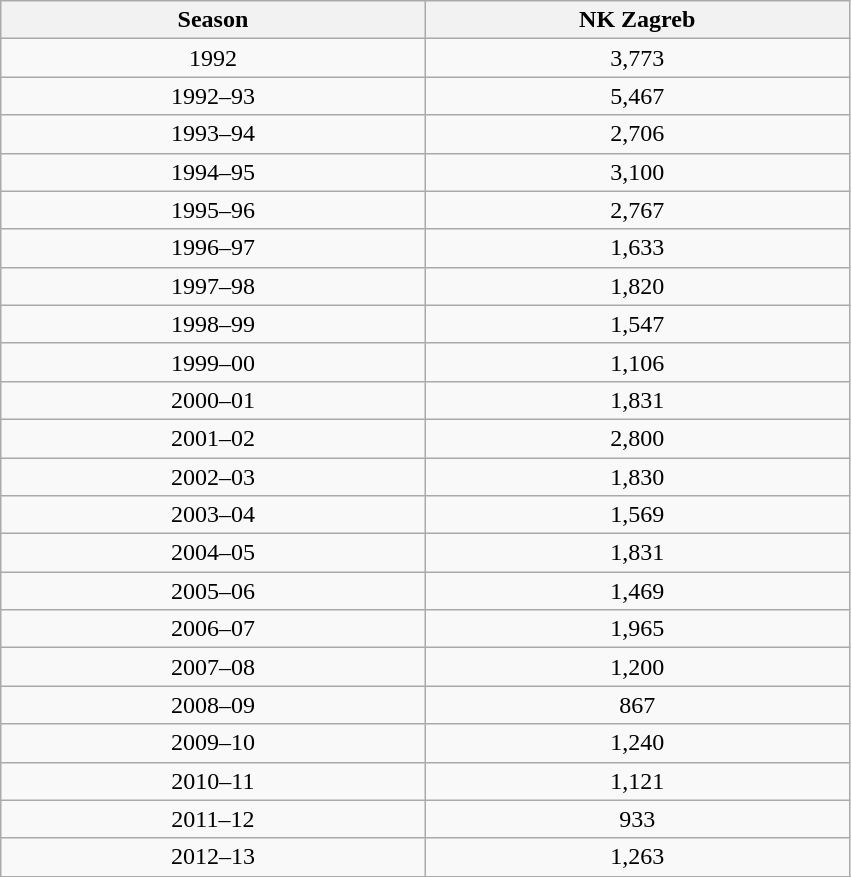
3,100 (637, 172)
2,800 (637, 438)
1,121 (637, 781)
1,547 (637, 324)
1,569 (637, 515)
2010–11 (213, 781)
1,633 (637, 248)
3,773 (637, 58)
2,706 (637, 134)
NK Zagreb (637, 20)
1992 (213, 58)
1994–95 (213, 172)
2004–05 (213, 553)
1,469 (637, 591)
Season (213, 20)
5,467 (637, 96)
1992–93 (213, 96)
2002–03 (213, 477)
1,830 (637, 477)
1997–98 (213, 286)
2,767 (637, 210)
2008–09 (213, 705)
2005–06 (213, 591)
1,965 (637, 629)
1998–99 (213, 324)
1,106 (637, 362)
1,240 (637, 743)
1,200 (637, 667)
933 (637, 819)
2012–13 (213, 857)
1,263 (637, 857)
2001–02 (213, 438)
1999–00 (213, 362)
1993–94 (213, 134)
867 (637, 705)
1996–97 (213, 248)
2006–07 (213, 629)
2009–10 (213, 743)
2000–01 (213, 400)
2003–04 (213, 515)
1995–96 (213, 210)
2011–12 (213, 819)
2007–08 (213, 667)
1,820 (637, 286)
From the cell containing the given text, extract its center point as [x, y] coordinate. 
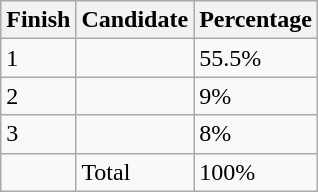
8% [256, 134]
55.5% [256, 58]
2 [38, 96]
Candidate [135, 20]
Percentage [256, 20]
1 [38, 58]
Finish [38, 20]
100% [256, 172]
9% [256, 96]
3 [38, 134]
Total [135, 172]
Output the (X, Y) coordinate of the center of the cell containing the given text.  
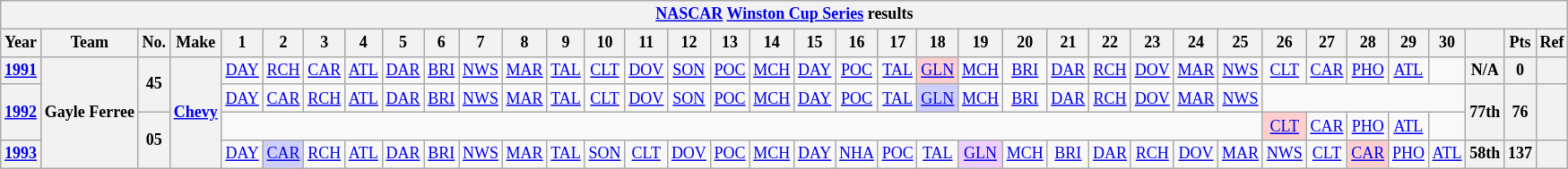
77th (1485, 112)
Team (90, 43)
Gayle Ferree (90, 113)
28 (1368, 43)
1991 (22, 70)
76 (1520, 112)
21 (1069, 43)
NASCAR Winston Cup Series results (784, 14)
1 (242, 43)
4 (364, 43)
20 (1025, 43)
30 (1447, 43)
N/A (1485, 70)
137 (1520, 154)
29 (1409, 43)
19 (981, 43)
23 (1152, 43)
26 (1284, 43)
24 (1196, 43)
22 (1110, 43)
2 (283, 43)
1993 (22, 154)
5 (403, 43)
13 (730, 43)
12 (689, 43)
18 (938, 43)
1992 (22, 112)
27 (1327, 43)
Year (22, 43)
05 (154, 140)
58th (1485, 154)
25 (1241, 43)
10 (604, 43)
16 (857, 43)
14 (772, 43)
Make (195, 43)
No. (154, 43)
45 (154, 84)
3 (325, 43)
15 (815, 43)
Pts (1520, 43)
11 (646, 43)
9 (566, 43)
0 (1520, 70)
6 (441, 43)
Ref (1552, 43)
Chevy (195, 113)
NHA (857, 154)
8 (524, 43)
17 (897, 43)
7 (481, 43)
Detect which cell encompasses the target text, then output its [x, y] center coordinate. 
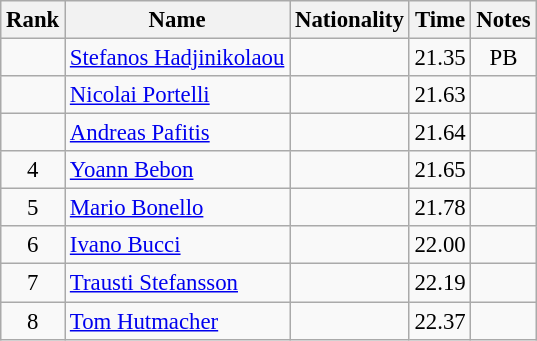
21.64 [440, 133]
Name [178, 20]
Stefanos Hadjinikolaou [178, 58]
22.19 [440, 283]
Tom Hutmacher [178, 321]
8 [33, 321]
Trausti Stefansson [178, 283]
Notes [504, 20]
7 [33, 283]
Andreas Pafitis [178, 133]
6 [33, 245]
22.00 [440, 245]
21.35 [440, 58]
22.37 [440, 321]
4 [33, 170]
Ivano Bucci [178, 245]
Rank [33, 20]
21.63 [440, 95]
Yoann Bebon [178, 170]
PB [504, 58]
21.65 [440, 170]
Nicolai Portelli [178, 95]
Mario Bonello [178, 208]
21.78 [440, 208]
Nationality [350, 20]
Time [440, 20]
5 [33, 208]
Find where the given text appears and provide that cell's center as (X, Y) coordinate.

Goal: Will you put every line of the items above into a numbered list, skipping any blank lines and leaving the pictures out?

Worked solution:
1. 3,100 (637, 172)
2. 2,800 (637, 438)
3. 1,121 (637, 781)
4. 1,547 (637, 324)
5. 1,569 (637, 515)
6. 2010–11 (213, 781)
7. 1,633 (637, 248)
8. 3,773 (637, 58)
9. 2,706 (637, 134)
10. NK Zagreb (637, 20)
11. 1992 (213, 58)
12. 1994–95 (213, 172)
13. 2004–05 (213, 553)
14. 1,469 (637, 591)
15. Season (213, 20)
16. 5,467 (637, 96)
17. 1992–93 (213, 96)
18. 2002–03 (213, 477)
19. 1,830 (637, 477)
20. 1997–98 (213, 286)
21. 2,767 (637, 210)
22. 2008–09 (213, 705)
23. 2005–06 (213, 591)
24. 1,965 (637, 629)
25. 1998–99 (213, 324)
26. 1,106 (637, 362)
27. 1,240 (637, 743)
28. 1,200 (637, 667)
29. 933 (637, 819)
30. 2012–13 (213, 857)
31. 1,263 (637, 857)
32. 2001–02 (213, 438)
33. 1999–00 (213, 362)
34. 1993–94 (213, 134)
35. 867 (637, 705)
36. 1996–97 (213, 248)
37. 2006–07 (213, 629)
38. 2009–10 (213, 743)
39. 2000–01 (213, 400)
40. 2003–04 (213, 515)
41. 1995–96 (213, 210)
42. 2011–12 (213, 819)
43. 2007–08 (213, 667)
44. 1,820 (637, 286)
45. From the cell containing the given text, extract its center point as [x, y] coordinate. 
46. 8% [256, 134]
47. 55.5% [256, 58]
48. 2 [38, 96]
49. Candidate [135, 20]
50. Percentage [256, 20]
51. 1 [38, 58]
52. Finish [38, 20]
53. 100% [256, 172]
54. 9% [256, 96]
55. 3 [38, 134]
56. Total [135, 172]
57. Output the (X, Y) coordinate of the center of the cell containing the given text.  
58. 77th (1485, 112)
59. Team (90, 43)
60. Gayle Ferree (90, 113)
61. 28 (1368, 43)
62. 1991 (22, 70)
63. 76 (1520, 112)
64. 21 (1069, 43)
65. NASCAR Winston Cup Series results (784, 14)
66. 1 (242, 43)
67. 4 (364, 43)
68. 20 (1025, 43)
69. 30 (1447, 43)
70. N/A (1485, 70)
71. 137 (1520, 154)
72. 29 (1409, 43)
73. 19 (981, 43)
74. 23 (1152, 43)
75. 26 (1284, 43)
76. 24 (1196, 43)
77. 22 (1110, 43)
78. 2 (283, 43)
79. 1993 (22, 154)
80. 5 (403, 43)
81. 13 (730, 43)
82. 12 (689, 43)
83. 18 (938, 43)
84. 1992 (22, 112)
85. 27 (1327, 43)
86. Year (22, 43)
87. 05 (154, 140)
88. 58th (1485, 154)
89. 25 (1241, 43)
90. 10 (604, 43)
91. 16 (857, 43)
92. 14 (772, 43)
93. Make (195, 43)
94. No. (154, 43)
95. 45 (154, 84)
96. 3 (325, 43)
97. 15 (815, 43)
98. Pts (1520, 43)
99. 11 (646, 43)
100. 9 (566, 43)
101. 0 (1520, 70)
102. 6 (441, 43)
103. Ref (1552, 43)
104. Chevy (195, 113)
105. NHA (857, 154)
106. 8 (524, 43)
107. 17 (897, 43)
108. 7 (481, 43)
109. Detect which cell encompasses the target text, then output its [x, y] center coordinate. 
110. 21.64 [440, 133]
111. Name [178, 20]
112. Stefanos Hadjinikolaou [178, 58]
113. 22.19 [440, 283]
114. Tom Hutmacher [178, 321]
115. 8 [33, 321]
116. Trausti Stefansson [178, 283]
117. Notes [504, 20]
118. 7 [33, 283]
119. Andreas Pafitis [178, 133]
120. 6 [33, 245]
121. 22.00 [440, 245]
122. 21.35 [440, 58]
123. 22.37 [440, 321]
124. 4 [33, 170]
125. Ivano Bucci [178, 245]
126. Rank [33, 20]
127. 21.63 [440, 95]
128. Yoann Bebon [178, 170]
129. PB [504, 58]
130. 21.65 [440, 170]
131. Nicolai Portelli [178, 95]
132. Mario Bonello [178, 208]
133. 21.78 [440, 208]
134. Nationality [350, 20]
135. Time [440, 20]
136. 5 [33, 208]
137. Find where the given text appears and provide that cell's center as (X, Y) coordinate.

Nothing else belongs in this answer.